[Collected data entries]

═══

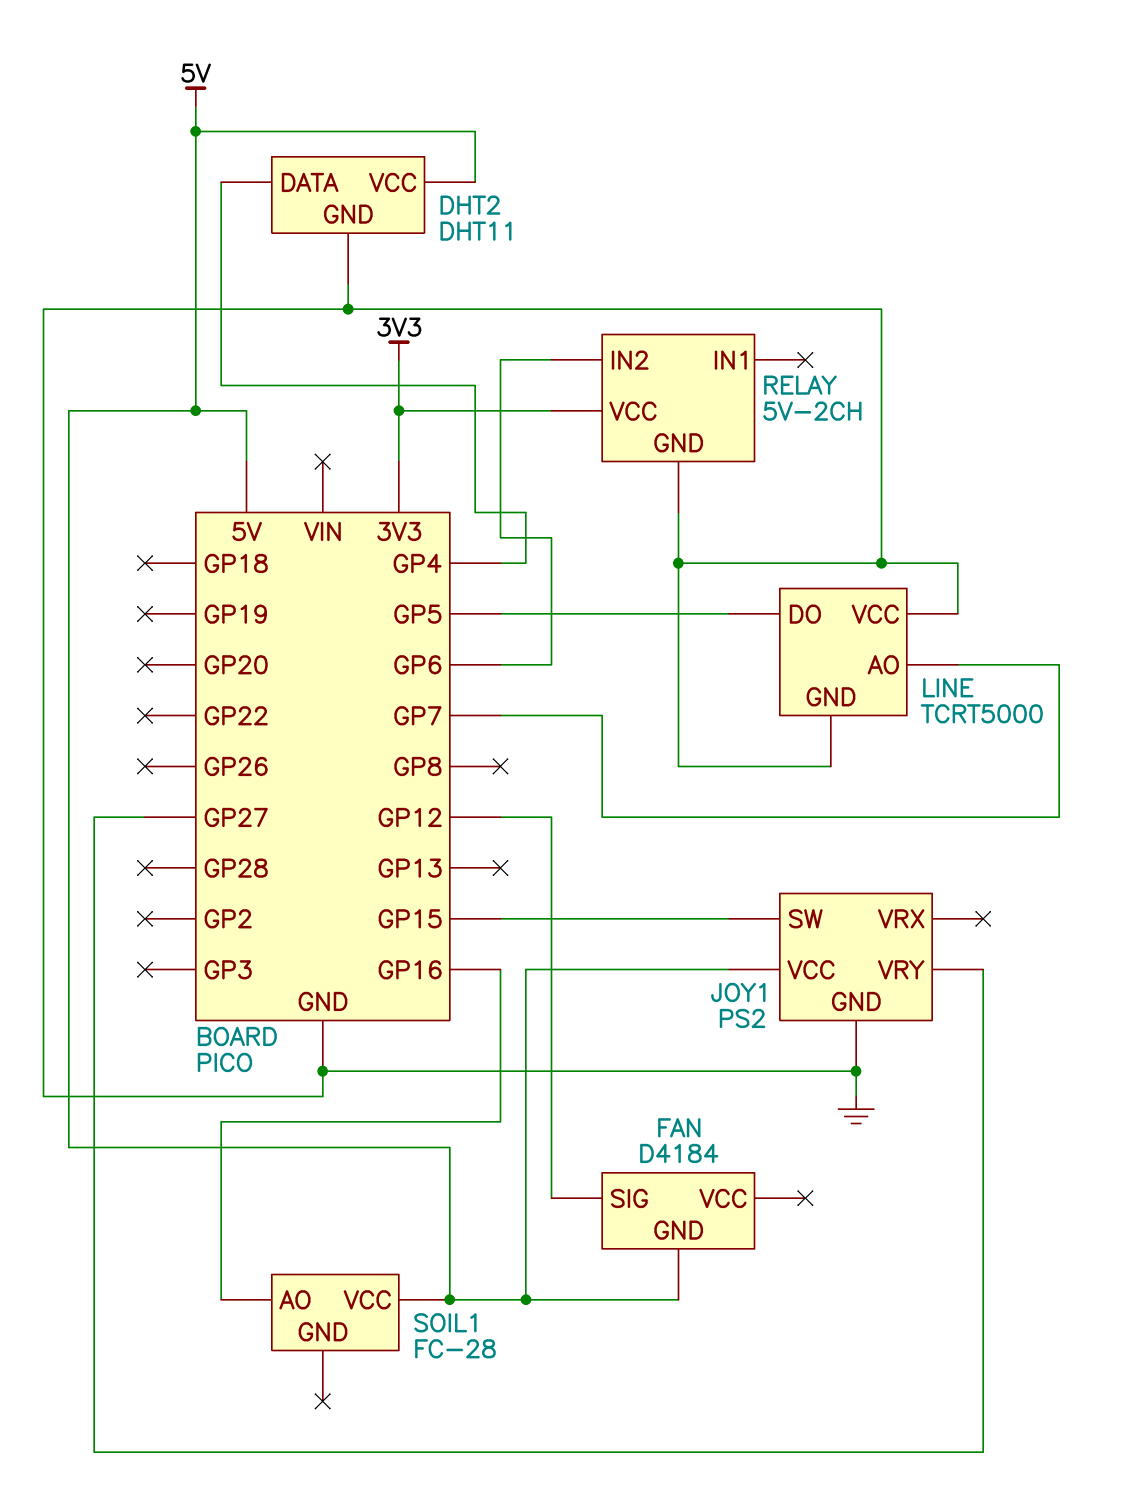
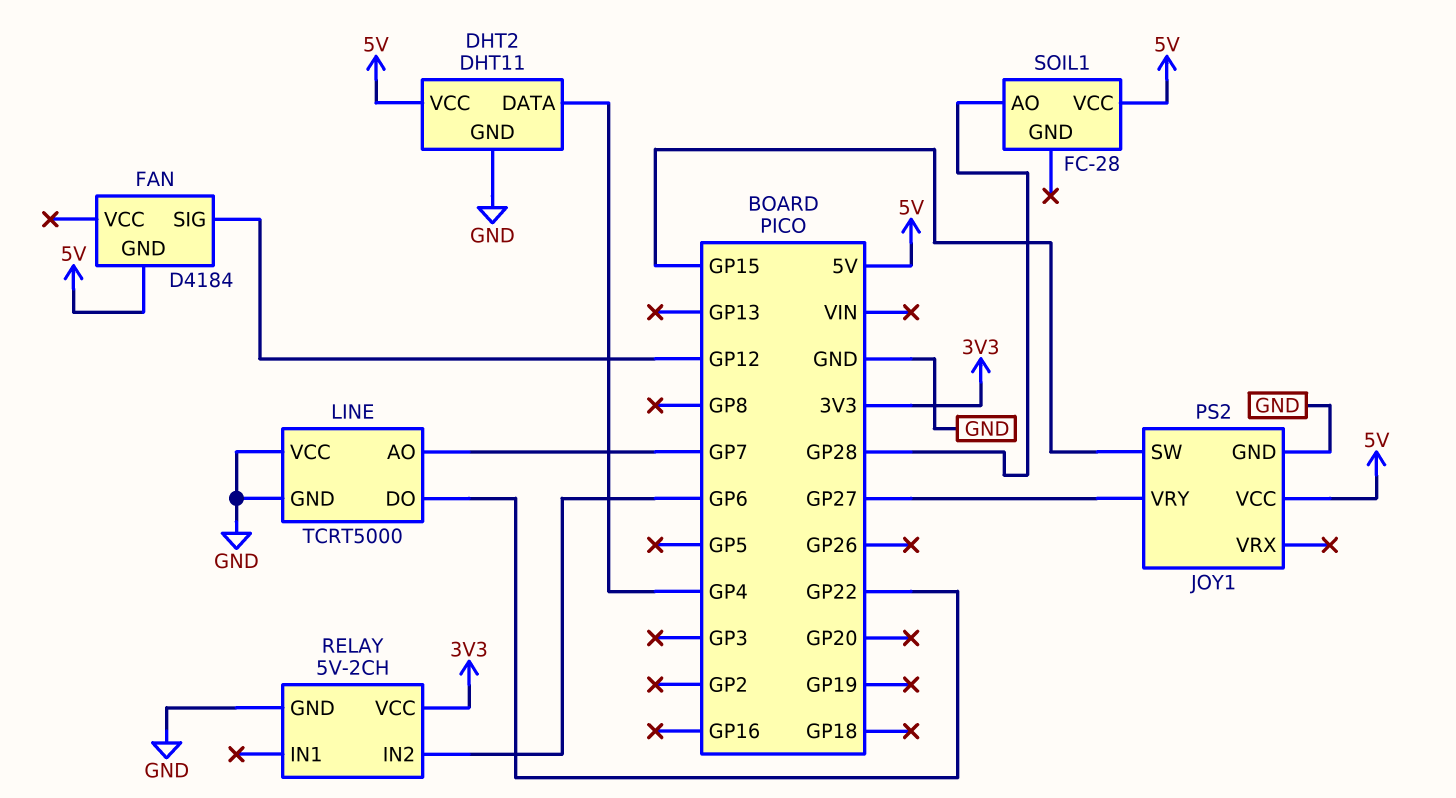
LINE pin DO: GP5 -> GP22
SOIL1 pin AO: GP16 -> GP28

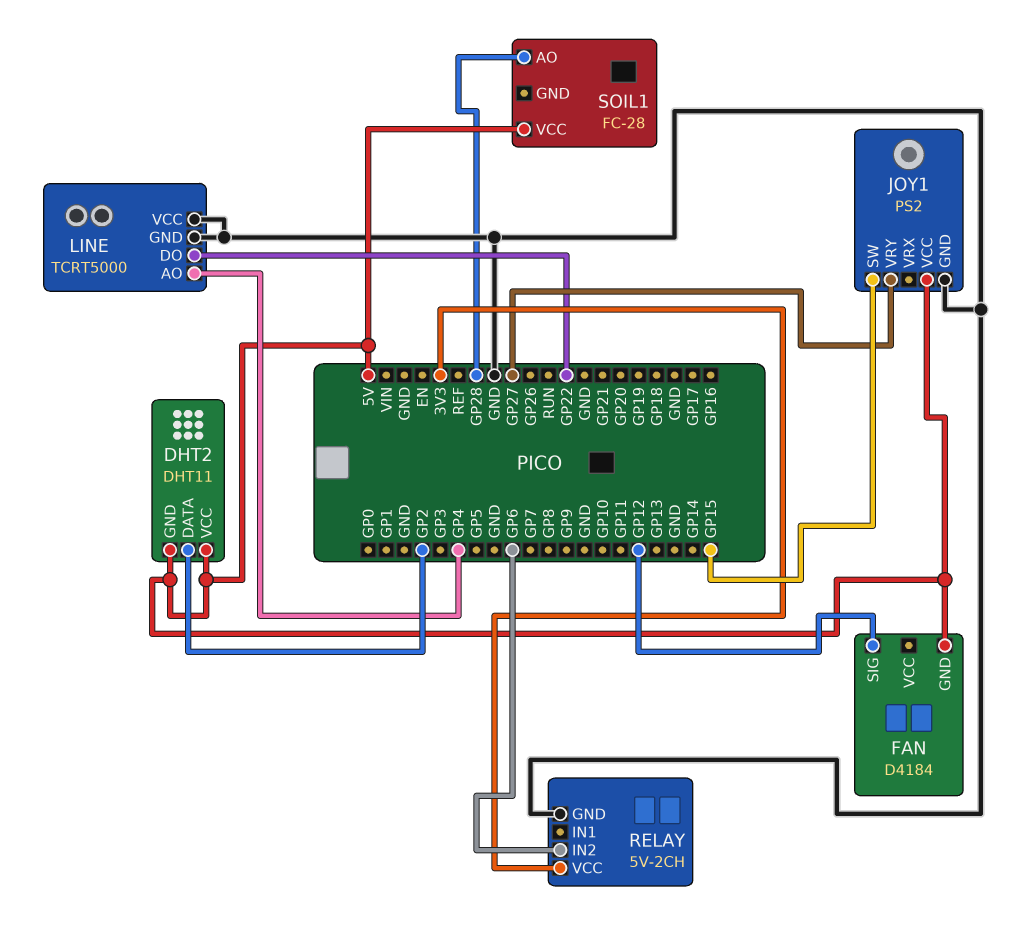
DHT2 pin DATA: GP4 -> GP2
DHT2 pin GND: GND -> 5V
LINE pin AO: GP7 -> GP4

═══

• [Problem requirements]
From the first line to the last, repeat the records above exactly, leaving out the pictures.

• [Output below]
LINE pin DO: GP5 -> GP22
SOIL1 pin AO: GP16 -> GP28

DHT2 pin DATA: GP4 -> GP2
DHT2 pin GND: GND -> 5V
LINE pin AO: GP7 -> GP4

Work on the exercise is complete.